__Work request__: Produce an exact transcription of the data, with the images left out.

__Data extract__:
Content starts

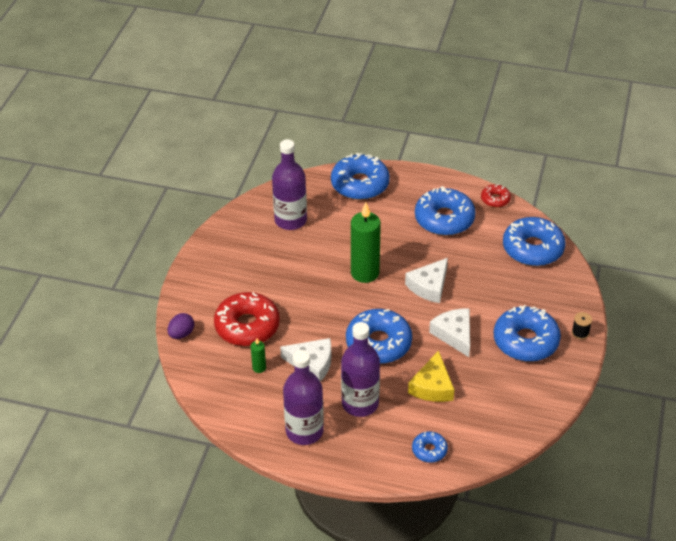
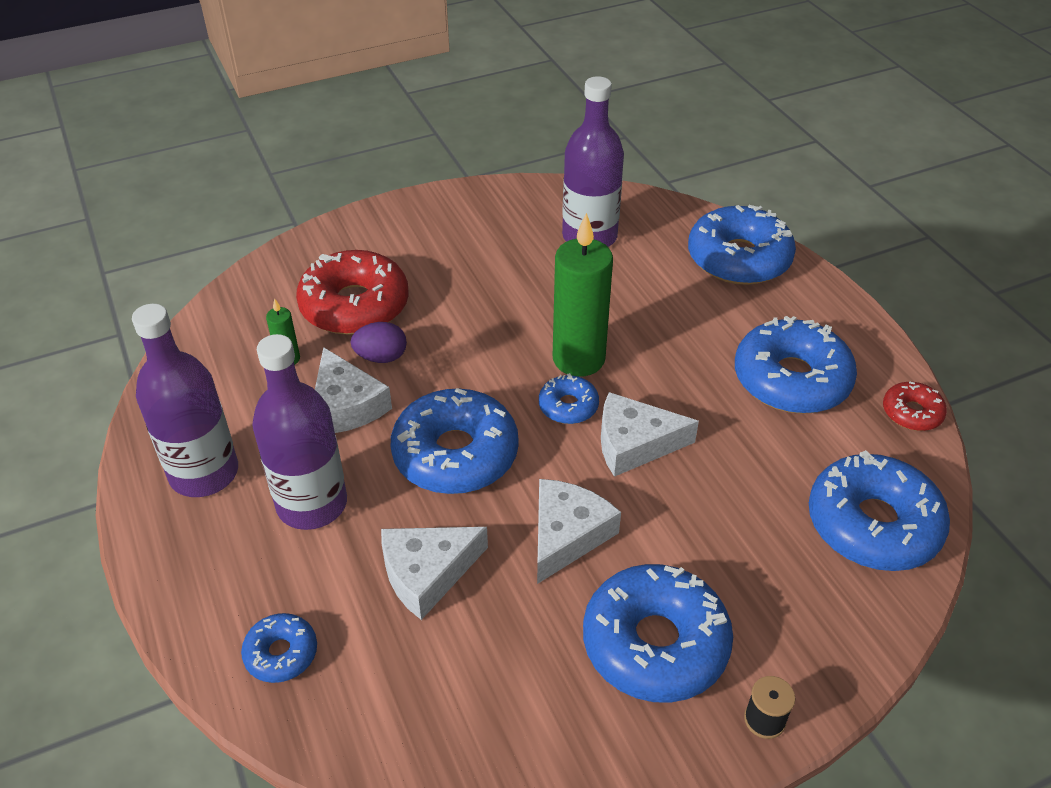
camera: 50 degrees right, 0 degrees up
(181, 334) = (284, 259): purple egg -> purple egg (381, 357)
(388, 293) = (568, 406): none -> blue donut
(432, 386) = (427, 573): yellow cheese -> white cheese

Content ends

__Reply__:
camera: 50 degrees right, 0 degrees up
(181, 334) = (284, 259): purple egg -> purple egg (381, 357)
(388, 293) = (568, 406): none -> blue donut
(432, 386) = (427, 573): yellow cheese -> white cheese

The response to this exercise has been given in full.